* Input for this task:

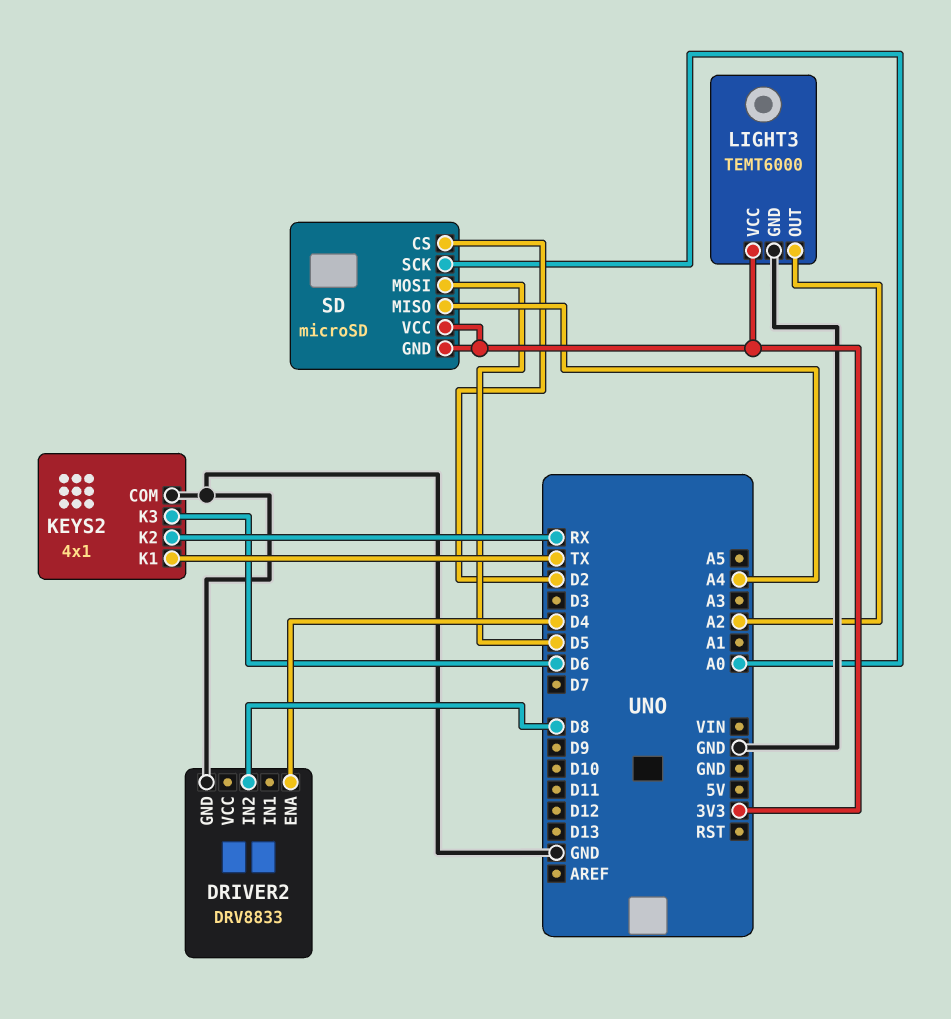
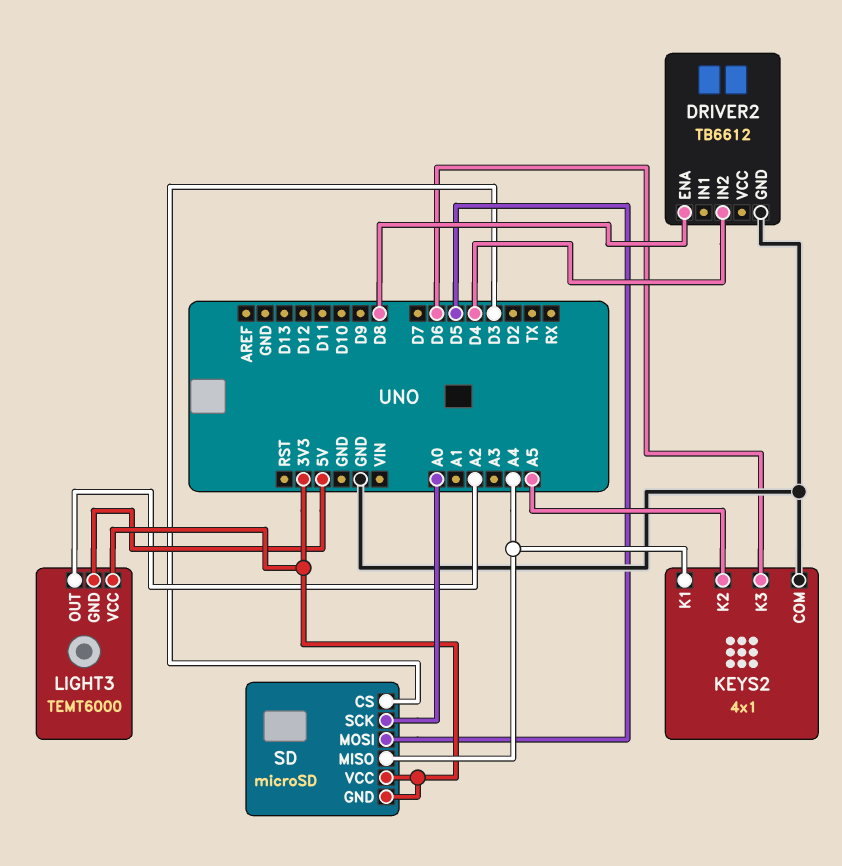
DRIVER2: DRV8833 -> TB6612
DRIVER2 pin ENA: D4 -> D8
DRIVER2 pin IN2: D8 -> D4
KEYS2 pin K1: TX -> A4
KEYS2 pin K2: RX -> A5
LIGHT3 pin GND: GND -> 5V
SD pin CS: D2 -> D3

* Work instruction:
Set down the lines from the one with "KEYS2 pin K1: TX -> A4" through the end of the data above. Keep each exactly as written and add no other line.

* Solution for this problem:
KEYS2 pin K1: TX -> A4
KEYS2 pin K2: RX -> A5
LIGHT3 pin GND: GND -> 5V
SD pin CS: D2 -> D3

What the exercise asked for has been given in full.